The records follow. Copy them exactly, but omit the pictures.

DATA TO PROCESS:
────

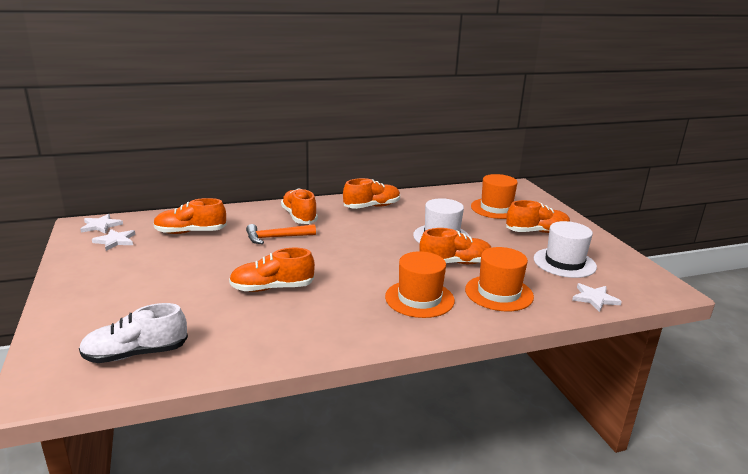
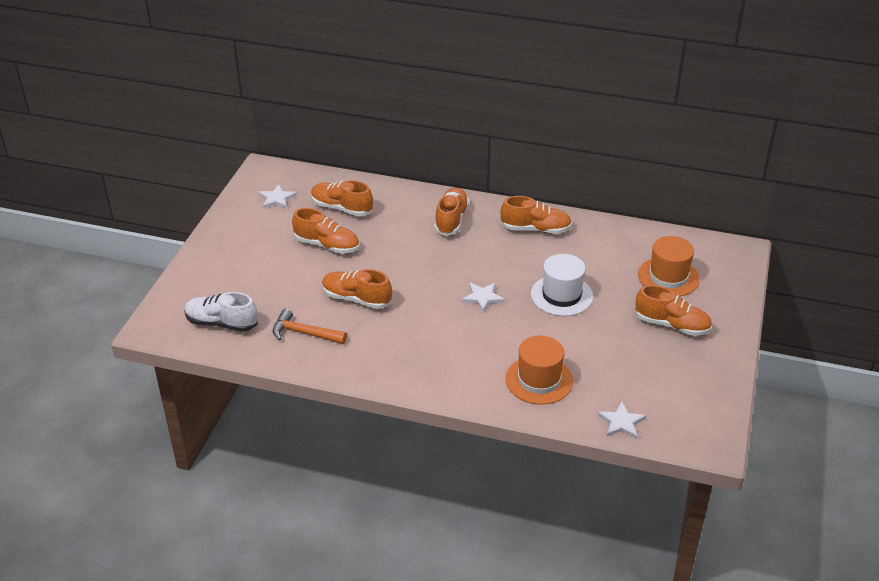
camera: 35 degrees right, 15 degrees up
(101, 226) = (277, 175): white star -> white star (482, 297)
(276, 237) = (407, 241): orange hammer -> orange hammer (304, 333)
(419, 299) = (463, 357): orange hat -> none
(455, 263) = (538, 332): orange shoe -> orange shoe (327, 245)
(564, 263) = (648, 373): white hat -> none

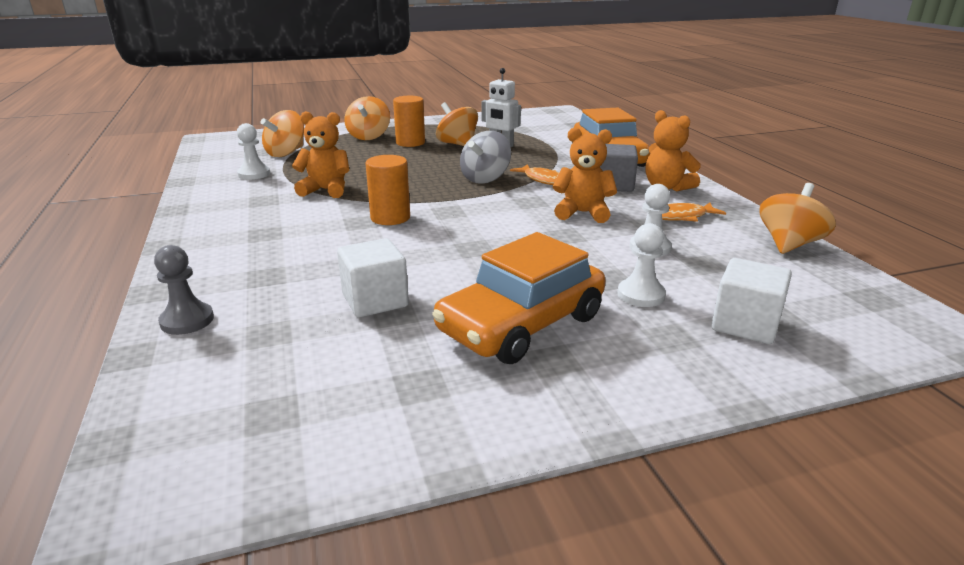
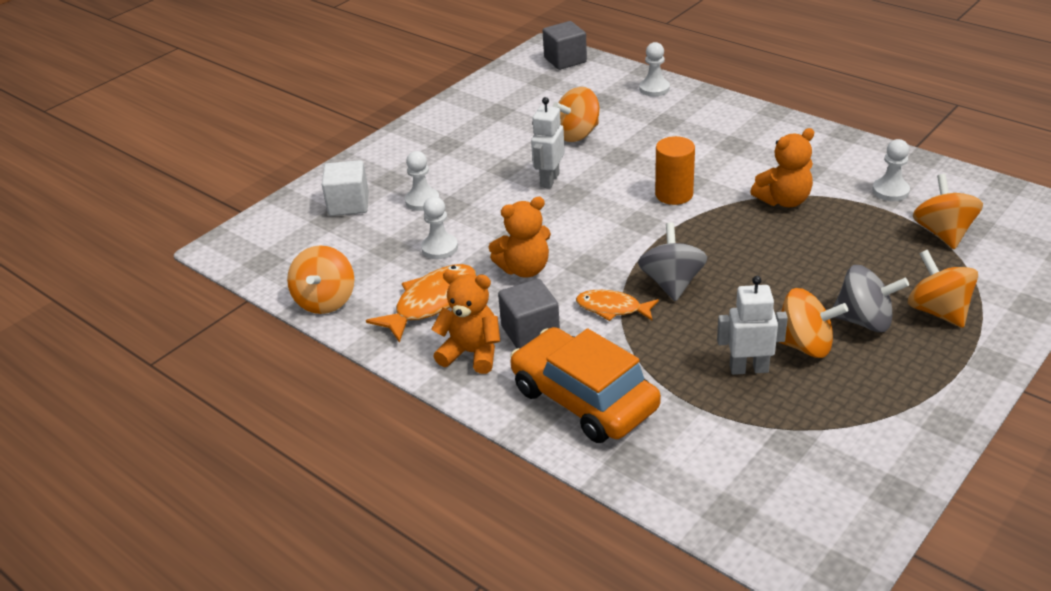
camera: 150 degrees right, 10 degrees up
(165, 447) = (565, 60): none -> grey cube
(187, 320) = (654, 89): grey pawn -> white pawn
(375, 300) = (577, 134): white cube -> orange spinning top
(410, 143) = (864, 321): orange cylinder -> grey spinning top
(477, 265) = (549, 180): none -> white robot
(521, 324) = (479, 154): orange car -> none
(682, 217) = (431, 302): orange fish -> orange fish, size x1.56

────

RESPONSE AREA:
camera: 35 degrees right, 15 degrees up
(101, 226) = (277, 175): white star -> white star (482, 297)
(276, 237) = (407, 241): orange hammer -> orange hammer (304, 333)
(419, 299) = (463, 357): orange hat -> none
(455, 263) = (538, 332): orange shoe -> orange shoe (327, 245)
(564, 263) = (648, 373): white hat -> none

camera: 150 degrees right, 10 degrees up
(165, 447) = (565, 60): none -> grey cube
(187, 320) = (654, 89): grey pawn -> white pawn
(375, 300) = (577, 134): white cube -> orange spinning top
(410, 143) = (864, 321): orange cylinder -> grey spinning top
(477, 265) = (549, 180): none -> white robot
(521, 324) = (479, 154): orange car -> none
(682, 217) = (431, 302): orange fish -> orange fish, size x1.56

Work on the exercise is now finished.